(Spatial reasoning data)
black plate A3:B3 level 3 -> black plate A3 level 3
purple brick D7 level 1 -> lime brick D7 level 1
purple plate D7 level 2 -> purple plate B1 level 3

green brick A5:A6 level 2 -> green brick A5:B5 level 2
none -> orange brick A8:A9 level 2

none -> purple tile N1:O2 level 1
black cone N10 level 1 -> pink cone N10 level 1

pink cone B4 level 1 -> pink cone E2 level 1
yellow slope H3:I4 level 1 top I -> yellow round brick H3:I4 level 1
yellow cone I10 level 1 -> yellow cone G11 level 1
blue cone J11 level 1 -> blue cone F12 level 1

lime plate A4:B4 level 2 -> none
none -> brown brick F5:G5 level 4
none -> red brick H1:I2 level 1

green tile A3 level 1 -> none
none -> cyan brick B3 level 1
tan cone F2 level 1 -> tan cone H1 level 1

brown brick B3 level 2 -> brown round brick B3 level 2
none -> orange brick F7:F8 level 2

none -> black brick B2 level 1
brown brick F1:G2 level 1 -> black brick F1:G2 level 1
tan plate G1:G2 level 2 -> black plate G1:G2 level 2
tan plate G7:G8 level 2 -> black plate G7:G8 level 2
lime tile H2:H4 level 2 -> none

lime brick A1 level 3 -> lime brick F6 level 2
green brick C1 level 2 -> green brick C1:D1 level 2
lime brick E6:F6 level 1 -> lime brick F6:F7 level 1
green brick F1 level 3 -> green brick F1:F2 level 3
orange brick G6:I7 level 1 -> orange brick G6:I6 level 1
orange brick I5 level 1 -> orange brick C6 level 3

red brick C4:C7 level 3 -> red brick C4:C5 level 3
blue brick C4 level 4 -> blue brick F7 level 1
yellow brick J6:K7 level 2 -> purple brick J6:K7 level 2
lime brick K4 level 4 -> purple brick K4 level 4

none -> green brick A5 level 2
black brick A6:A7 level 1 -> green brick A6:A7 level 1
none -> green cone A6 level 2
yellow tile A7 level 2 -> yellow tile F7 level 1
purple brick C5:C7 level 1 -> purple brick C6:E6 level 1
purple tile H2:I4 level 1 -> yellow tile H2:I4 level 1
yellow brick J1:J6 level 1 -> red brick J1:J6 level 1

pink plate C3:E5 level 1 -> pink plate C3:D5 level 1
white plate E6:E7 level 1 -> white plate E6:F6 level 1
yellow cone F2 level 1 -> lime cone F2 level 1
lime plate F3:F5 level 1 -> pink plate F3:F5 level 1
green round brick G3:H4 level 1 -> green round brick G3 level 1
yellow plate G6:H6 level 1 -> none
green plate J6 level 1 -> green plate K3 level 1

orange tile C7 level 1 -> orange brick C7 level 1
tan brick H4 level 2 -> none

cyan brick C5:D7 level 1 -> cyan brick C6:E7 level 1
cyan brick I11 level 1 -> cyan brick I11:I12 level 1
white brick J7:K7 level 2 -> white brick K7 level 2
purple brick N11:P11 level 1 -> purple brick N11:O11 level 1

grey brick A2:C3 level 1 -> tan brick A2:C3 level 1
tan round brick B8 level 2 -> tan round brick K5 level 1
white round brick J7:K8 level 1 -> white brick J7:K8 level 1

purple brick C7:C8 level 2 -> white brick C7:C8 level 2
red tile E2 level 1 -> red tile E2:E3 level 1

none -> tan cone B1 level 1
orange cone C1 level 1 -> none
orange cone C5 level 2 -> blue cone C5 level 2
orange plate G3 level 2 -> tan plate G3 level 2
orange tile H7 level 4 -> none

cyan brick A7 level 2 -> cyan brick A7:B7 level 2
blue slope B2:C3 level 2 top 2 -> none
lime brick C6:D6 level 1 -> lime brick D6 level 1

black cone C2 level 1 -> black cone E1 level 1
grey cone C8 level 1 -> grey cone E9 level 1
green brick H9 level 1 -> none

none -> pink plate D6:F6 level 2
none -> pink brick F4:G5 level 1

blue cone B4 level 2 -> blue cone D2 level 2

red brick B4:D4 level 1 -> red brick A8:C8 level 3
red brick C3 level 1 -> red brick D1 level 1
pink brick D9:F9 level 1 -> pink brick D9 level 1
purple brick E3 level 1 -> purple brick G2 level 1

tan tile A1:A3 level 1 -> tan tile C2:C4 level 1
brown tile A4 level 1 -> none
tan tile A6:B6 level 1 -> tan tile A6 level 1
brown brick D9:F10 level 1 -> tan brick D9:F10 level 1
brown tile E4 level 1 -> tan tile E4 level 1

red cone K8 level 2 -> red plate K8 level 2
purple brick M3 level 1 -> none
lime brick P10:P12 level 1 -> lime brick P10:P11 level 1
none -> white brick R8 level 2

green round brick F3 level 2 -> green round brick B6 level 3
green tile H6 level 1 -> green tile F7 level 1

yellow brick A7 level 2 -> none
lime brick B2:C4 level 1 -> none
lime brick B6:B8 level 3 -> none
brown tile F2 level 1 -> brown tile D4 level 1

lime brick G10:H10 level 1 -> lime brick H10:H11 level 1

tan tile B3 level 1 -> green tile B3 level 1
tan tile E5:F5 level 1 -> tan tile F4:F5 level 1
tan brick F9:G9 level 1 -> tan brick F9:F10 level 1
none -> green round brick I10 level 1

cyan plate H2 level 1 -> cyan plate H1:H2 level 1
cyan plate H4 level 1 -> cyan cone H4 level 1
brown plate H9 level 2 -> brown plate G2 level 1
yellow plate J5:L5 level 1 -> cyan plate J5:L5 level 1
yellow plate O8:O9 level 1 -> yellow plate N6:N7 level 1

What this task involves: Nothing beyond the line containing "none -> green cone A6 level 2" is to be output; the lines above, from the first one onward to that line, are to be transcribed exactly.

Task result:
black plate A3:B3 level 3 -> black plate A3 level 3
purple brick D7 level 1 -> lime brick D7 level 1
purple plate D7 level 2 -> purple plate B1 level 3

green brick A5:A6 level 2 -> green brick A5:B5 level 2
none -> orange brick A8:A9 level 2

none -> purple tile N1:O2 level 1
black cone N10 level 1 -> pink cone N10 level 1

pink cone B4 level 1 -> pink cone E2 level 1
yellow slope H3:I4 level 1 top I -> yellow round brick H3:I4 level 1
yellow cone I10 level 1 -> yellow cone G11 level 1
blue cone J11 level 1 -> blue cone F12 level 1

lime plate A4:B4 level 2 -> none
none -> brown brick F5:G5 level 4
none -> red brick H1:I2 level 1

green tile A3 level 1 -> none
none -> cyan brick B3 level 1
tan cone F2 level 1 -> tan cone H1 level 1

brown brick B3 level 2 -> brown round brick B3 level 2
none -> orange brick F7:F8 level 2

none -> black brick B2 level 1
brown brick F1:G2 level 1 -> black brick F1:G2 level 1
tan plate G1:G2 level 2 -> black plate G1:G2 level 2
tan plate G7:G8 level 2 -> black plate G7:G8 level 2
lime tile H2:H4 level 2 -> none

lime brick A1 level 3 -> lime brick F6 level 2
green brick C1 level 2 -> green brick C1:D1 level 2
lime brick E6:F6 level 1 -> lime brick F6:F7 level 1
green brick F1 level 3 -> green brick F1:F2 level 3
orange brick G6:I7 level 1 -> orange brick G6:I6 level 1
orange brick I5 level 1 -> orange brick C6 level 3

red brick C4:C7 level 3 -> red brick C4:C5 level 3
blue brick C4 level 4 -> blue brick F7 level 1
yellow brick J6:K7 level 2 -> purple brick J6:K7 level 2
lime brick K4 level 4 -> purple brick K4 level 4

none -> green brick A5 level 2
black brick A6:A7 level 1 -> green brick A6:A7 level 1
none -> green cone A6 level 2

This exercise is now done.